(Exercise data begins)

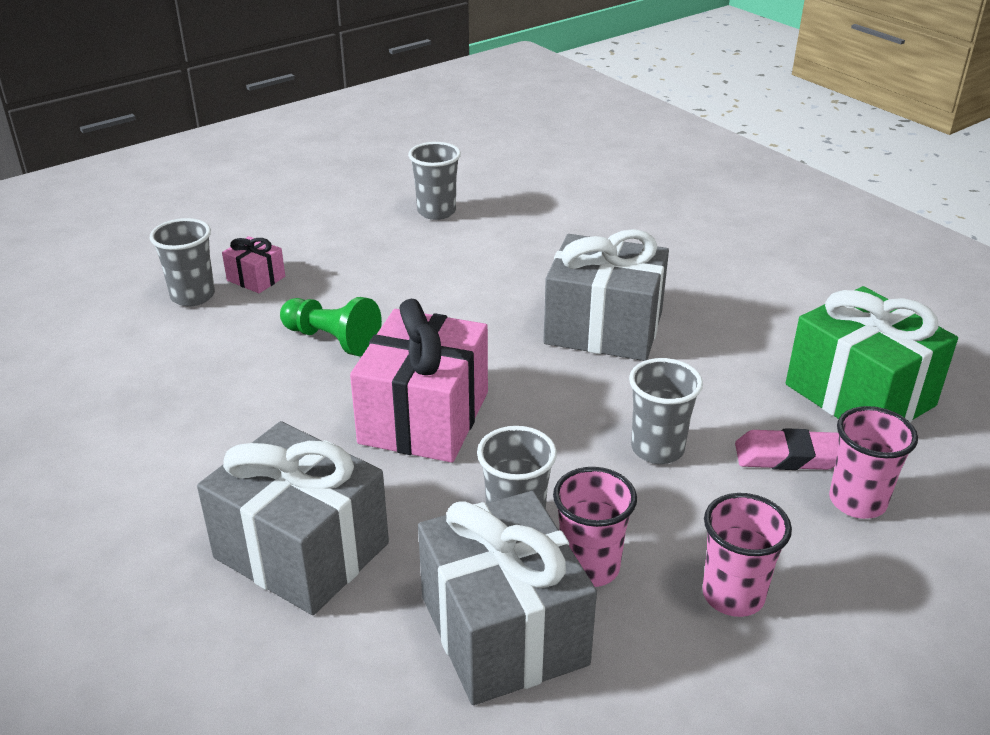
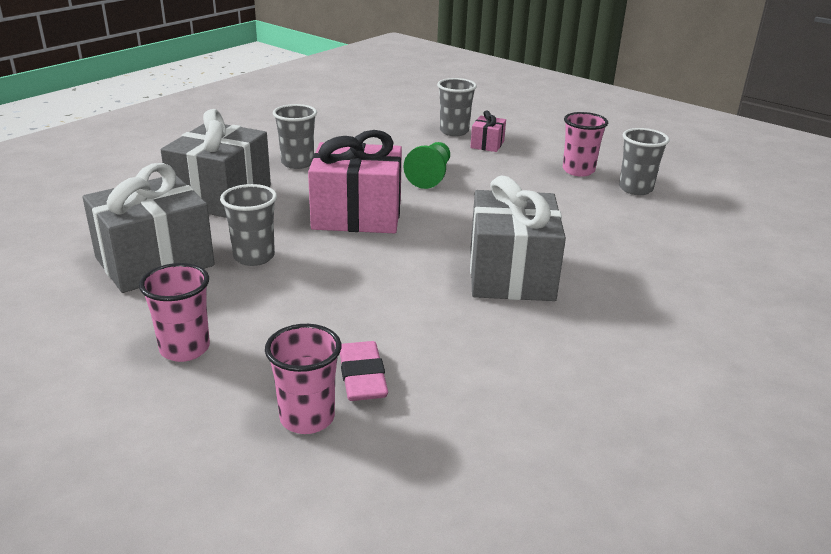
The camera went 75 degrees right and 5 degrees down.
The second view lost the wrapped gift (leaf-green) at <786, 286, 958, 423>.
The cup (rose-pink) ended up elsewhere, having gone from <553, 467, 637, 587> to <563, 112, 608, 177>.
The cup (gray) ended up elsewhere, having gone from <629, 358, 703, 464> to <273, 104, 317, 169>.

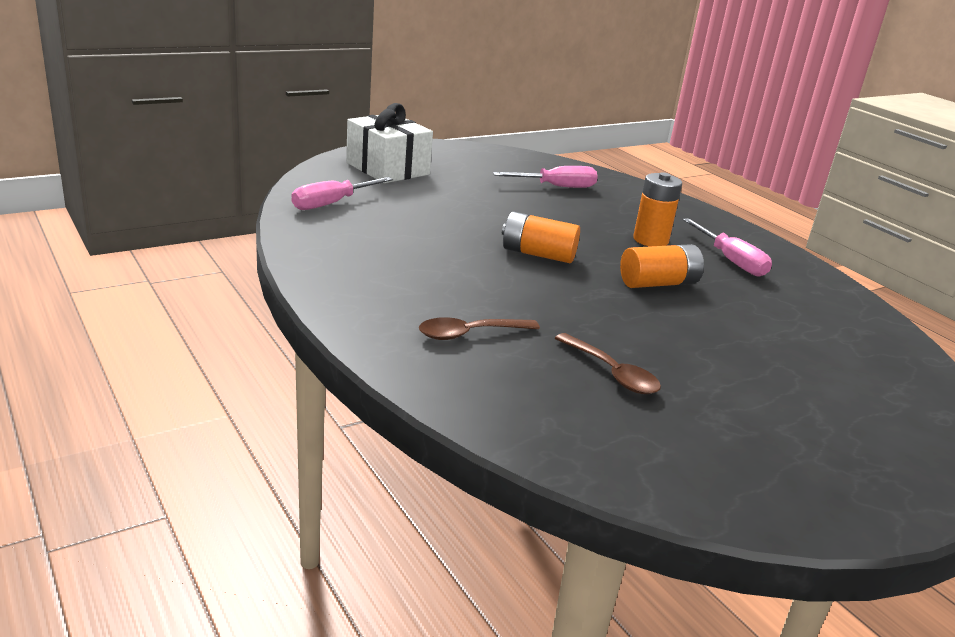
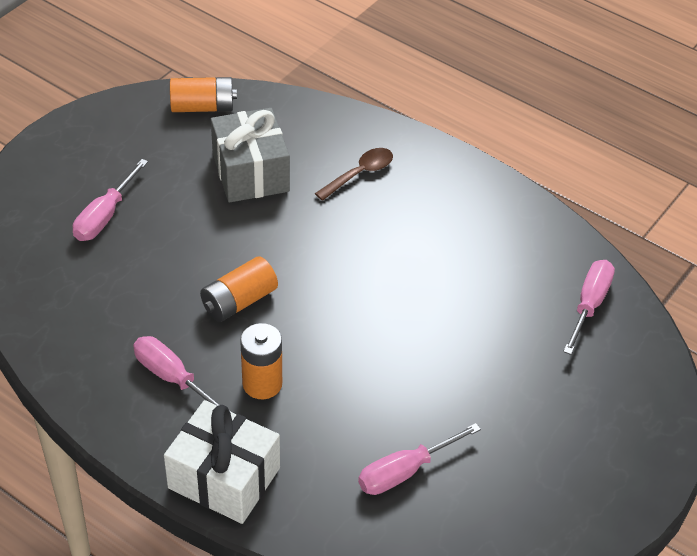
The camera went 160 degrees right and 20 degrees up.
The second view gained the flat screwdriver (rose-pink) at <73, 159, 148, 241>.
The wrapped gift (white) ended up elsewhere, having gone from <346, 103, 433, 183> to <164, 400, 280, 524>.
The battery (bright orange) ended up elsewhere, having gone from <502, 212, 580, 263> to <170, 77, 237, 112>.
Where the spoon (brown) stood at <555, 333, 661, 394>, the wrapped gift (gray) came to stand at <211, 108, 290, 203>.

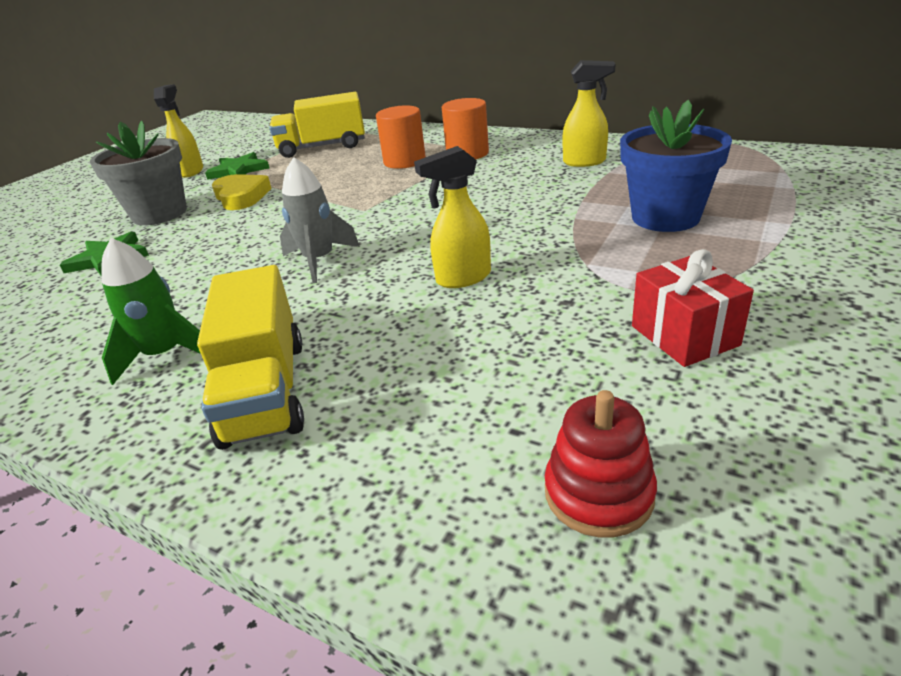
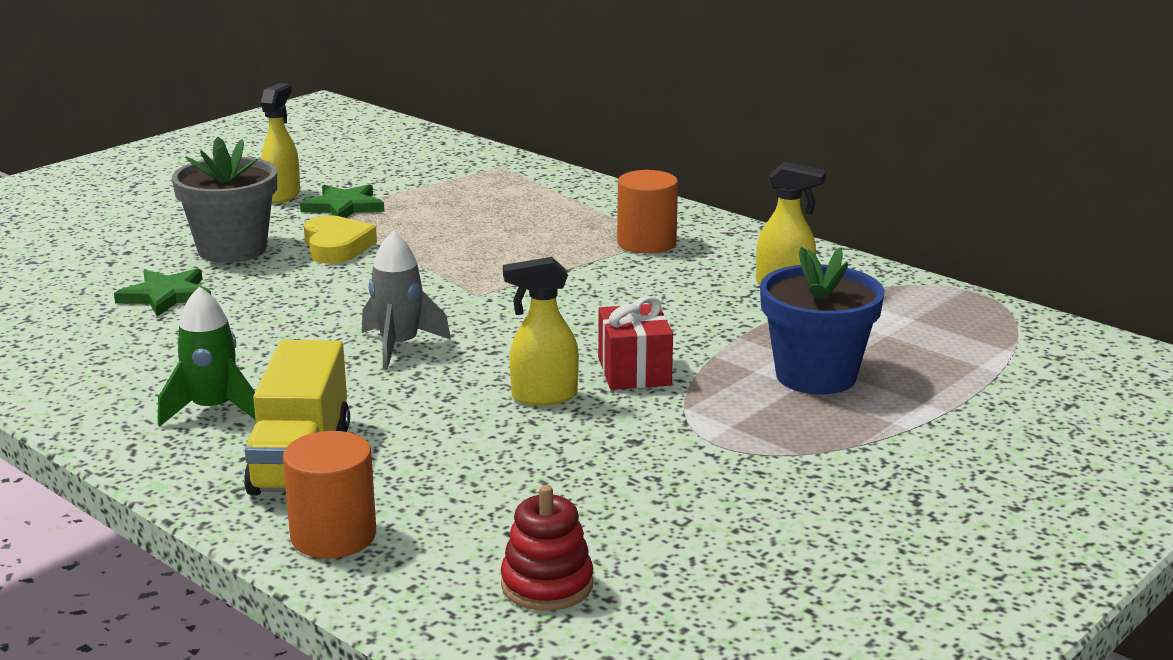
The camera went 10 degrees right and 10 degrees down.
The second view lost the truck (golden) at <269, 92, 365, 158>.
The cylinder shape (bright orange) ended up elsewhere, having gone from <376, 105, 426, 169> to <283, 431, 376, 558>.
The wrapped gift (red) ended up elsewhere, having gone from <632, 249, 754, 367> to <598, 296, 673, 390>.

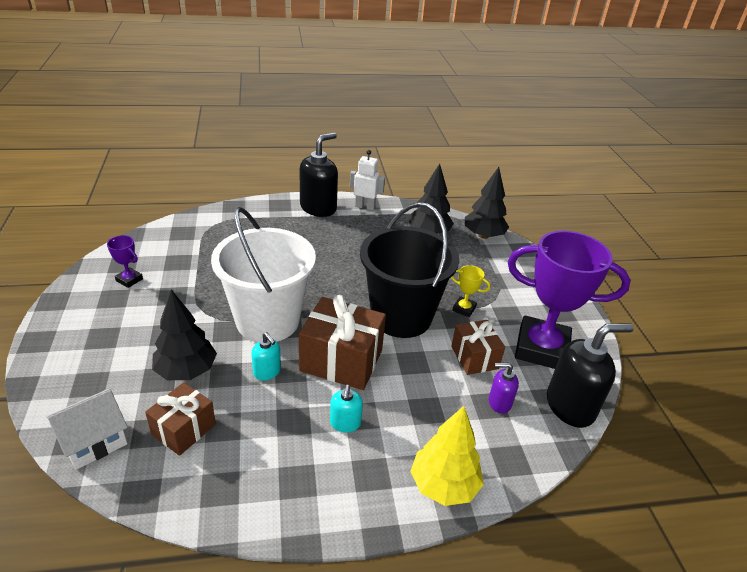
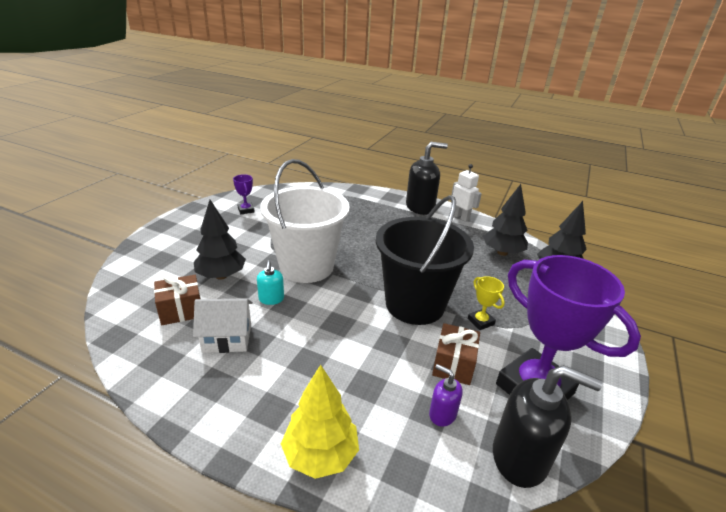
The camera went 35 degrees right and 5 degrees down.
The second view lost the wrapped gift (brown) at <299, 295, 386, 390>.
The second view lost the soap pump (turquoise) at <330, 384, 363, 432>.
The cottage (white) ended up elsewhere, having gone from <46, 389, 128, 470> to <193, 298, 253, 353>.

(Exercise data ends)

Exercise description: Please repeat, exactly as written, the lines in the records above, starting with the one that has "The second view gained" and going on through the one that has "The second view lost the wrapped gift (brown)". Pictures are to be left out.

Answer space:
The second view gained the flat screwdriver (rose-pink) at <73, 159, 148, 241>.
The wrapped gift (white) ended up elsewhere, having gone from <346, 103, 433, 183> to <164, 400, 280, 524>.
The battery (bright orange) ended up elsewhere, having gone from <502, 212, 580, 263> to <170, 77, 237, 112>.
Where the spoon (brown) stood at <555, 333, 661, 394>, the wrapped gift (gray) came to stand at <211, 108, 290, 203>.

The camera went 10 degrees right and 10 degrees down.
The second view lost the truck (golden) at <269, 92, 365, 158>.
The cylinder shape (bright orange) ended up elsewhere, having gone from <376, 105, 426, 169> to <283, 431, 376, 558>.
The wrapped gift (red) ended up elsewhere, having gone from <632, 249, 754, 367> to <598, 296, 673, 390>.

The camera went 35 degrees right and 5 degrees down.
The second view lost the wrapped gift (brown) at <299, 295, 386, 390>.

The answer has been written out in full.